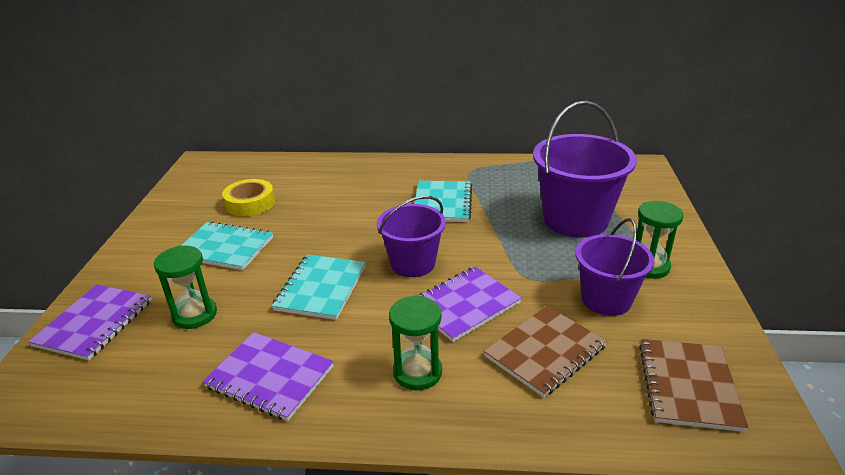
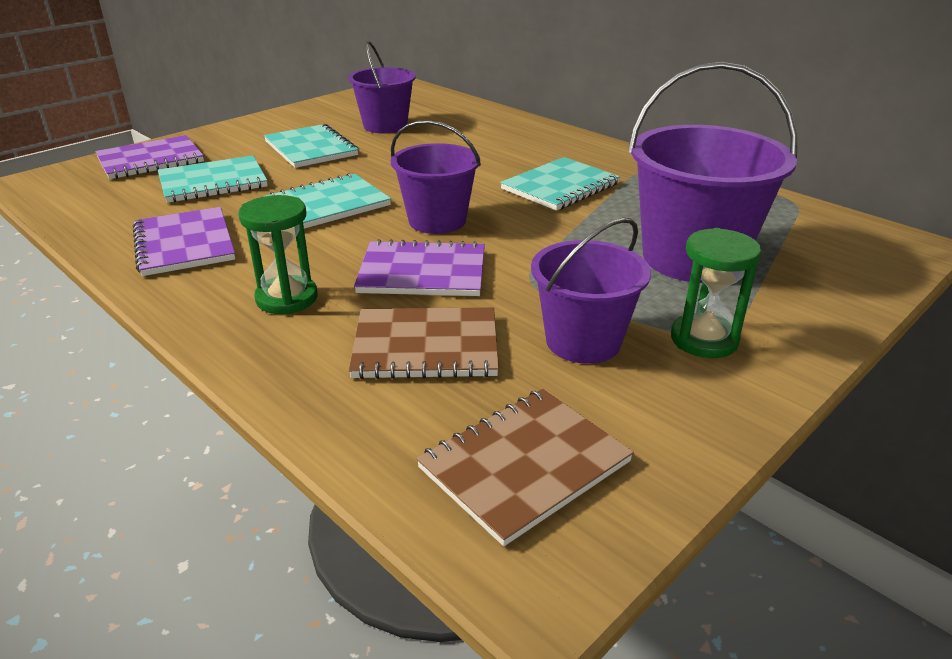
camera: 40 degrees right, 0 degrees up
(195, 315) = (213, 182): green hourglass -> turquoise notebook
(250, 203) = (385, 126): yellow tape -> purple bucket

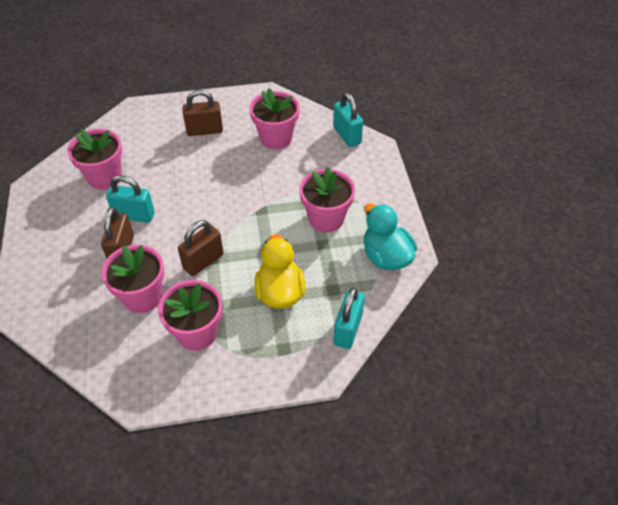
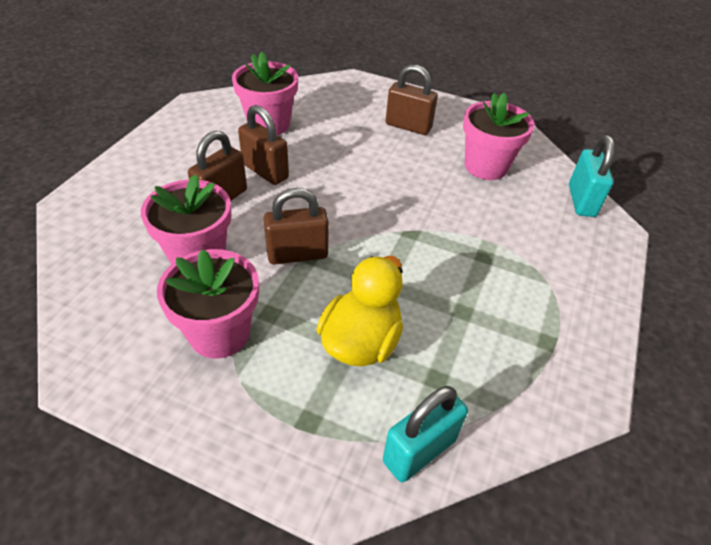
camera: 30 degrees right, 5 degrees down
(134, 215) = (265, 171): turquoise padlock -> brown padlock
(326, 219) = (489, 282): pink flower pot -> none
(386, 256) = (546, 376): turquoise duck -> none

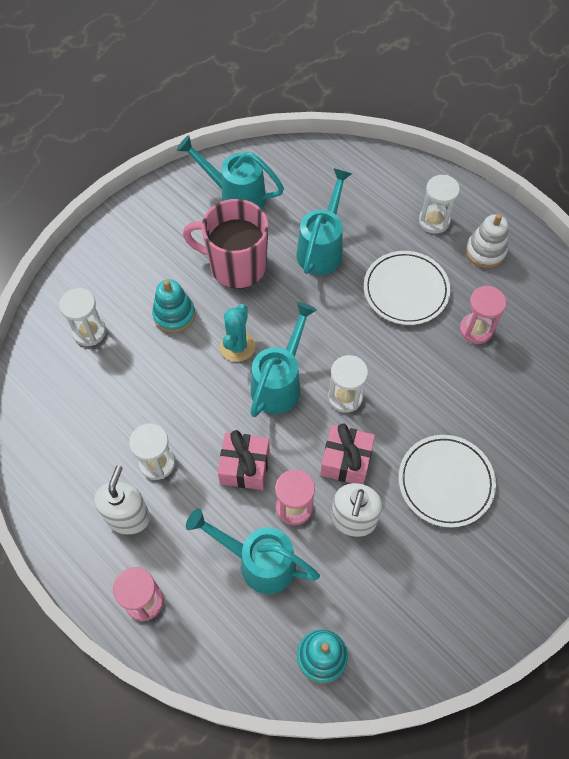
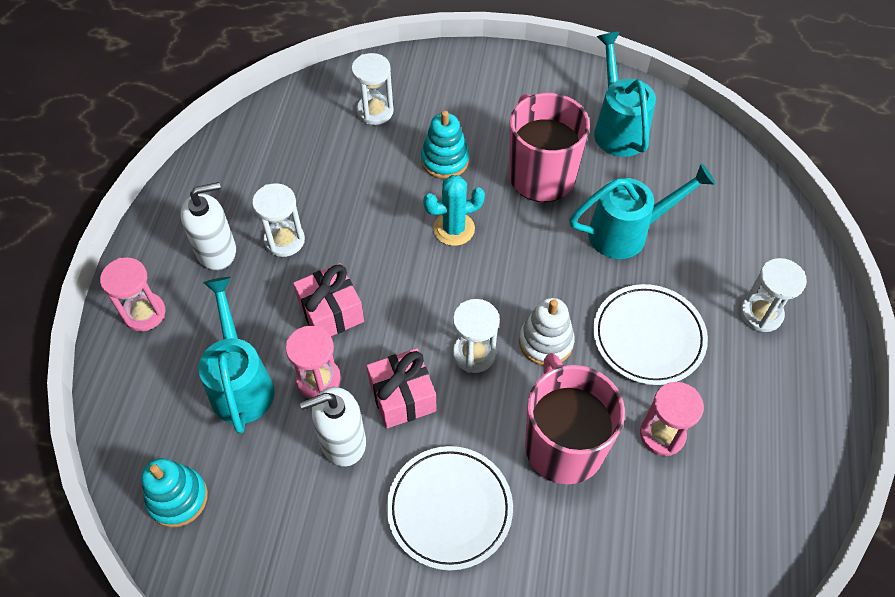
camera: 55 degrees right, 5 degrees down
(279, 383) = (443, 287): turquoise watering can -> none
(445, 387) = (563, 443): none -> pink mug
(485, 251) = (772, 387): white stacking toy -> white stacking toy (546, 342)

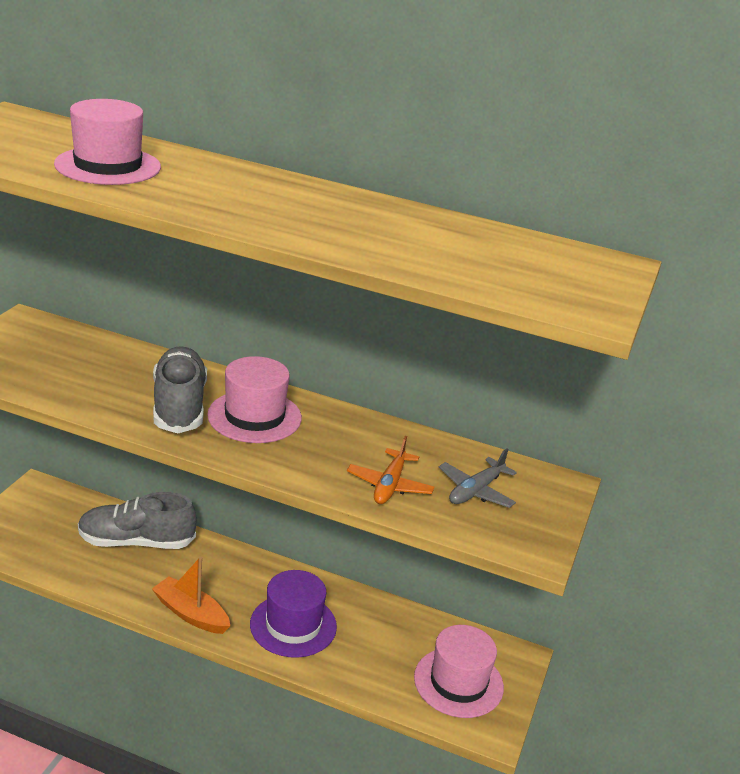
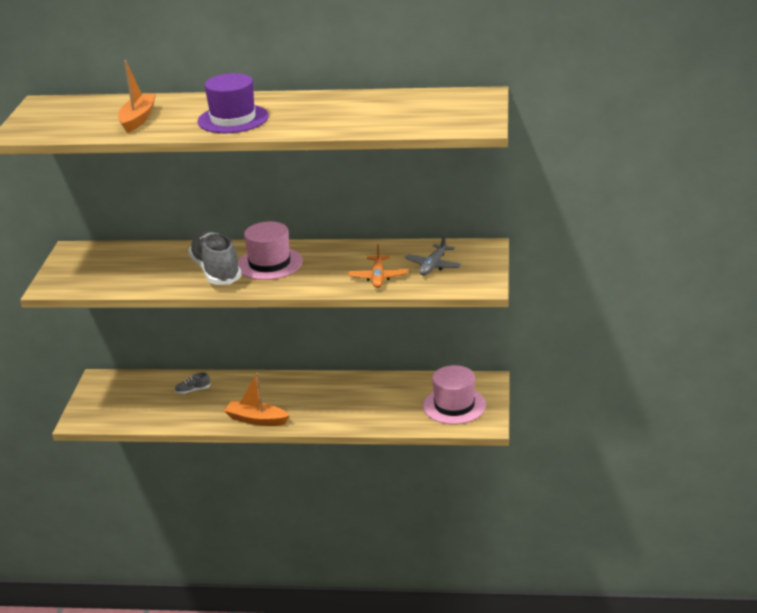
camera: 10 degrees left, 0 degrees up
(108, 166) = (138, 119): pink hat -> orange boat
(136, 542) = (193, 390): grey shoe -> grey shoe, size x0.41
(293, 625) = (329, 406): purple hat -> purple hat (233, 119)

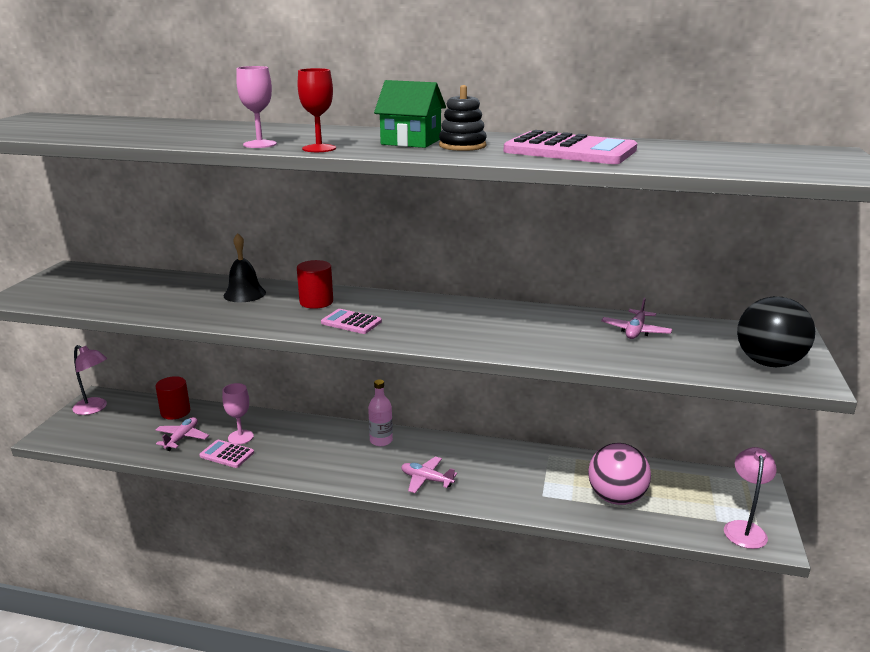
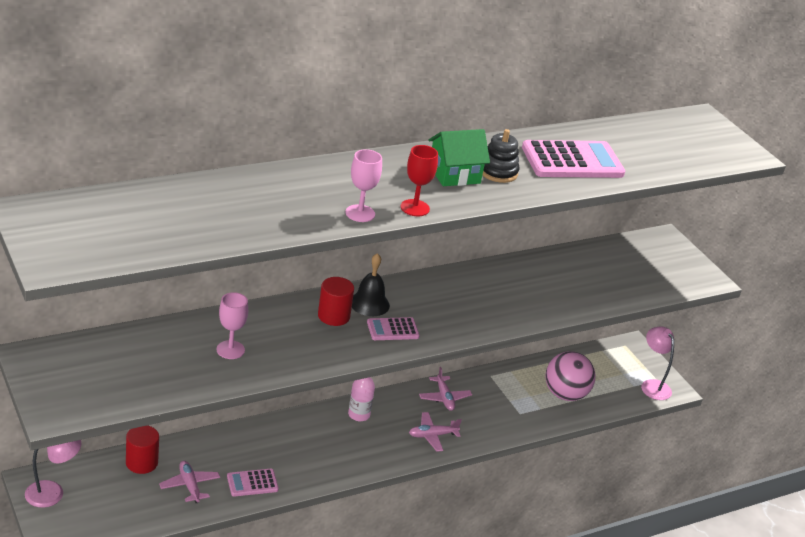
camera: 45 degrees left, 10 degrees up
(240, 437) = (240, 462): pink goblet -> pink goblet (230, 350)
(244, 294) = (260, 328): black bell -> black bell (369, 303)
(635, 331) = (581, 267): pink plane -> pink plane (444, 398)
(768, 363) = (677, 271): black ball -> none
──────────────────────────────
> WHAT THE EXERCISE ASKS:
Write down the full listing above exactly as it is, except for any images.

> EXERCISE SOLUTION:
camera: 40 degrees right, 0 degrees up
(195, 315) = (213, 182): green hourglass -> turquoise notebook
(250, 203) = (385, 126): yellow tape -> purple bucket

camera: 30 degrees right, 5 degrees down
(134, 215) = (265, 171): turquoise padlock -> brown padlock
(326, 219) = (489, 282): pink flower pot -> none
(386, 256) = (546, 376): turquoise duck -> none

camera: 55 degrees right, 5 degrees down
(279, 383) = (443, 287): turquoise watering can -> none
(445, 387) = (563, 443): none -> pink mug
(485, 251) = (772, 387): white stacking toy -> white stacking toy (546, 342)

camera: 10 degrees left, 0 degrees up
(108, 166) = (138, 119): pink hat -> orange boat
(136, 542) = (193, 390): grey shoe -> grey shoe, size x0.41
(293, 625) = (329, 406): purple hat -> purple hat (233, 119)

camera: 45 degrees left, 10 degrees up
(240, 437) = (240, 462): pink goblet -> pink goblet (230, 350)
(244, 294) = (260, 328): black bell -> black bell (369, 303)
(635, 331) = (581, 267): pink plane -> pink plane (444, 398)
(768, 363) = (677, 271): black ball -> none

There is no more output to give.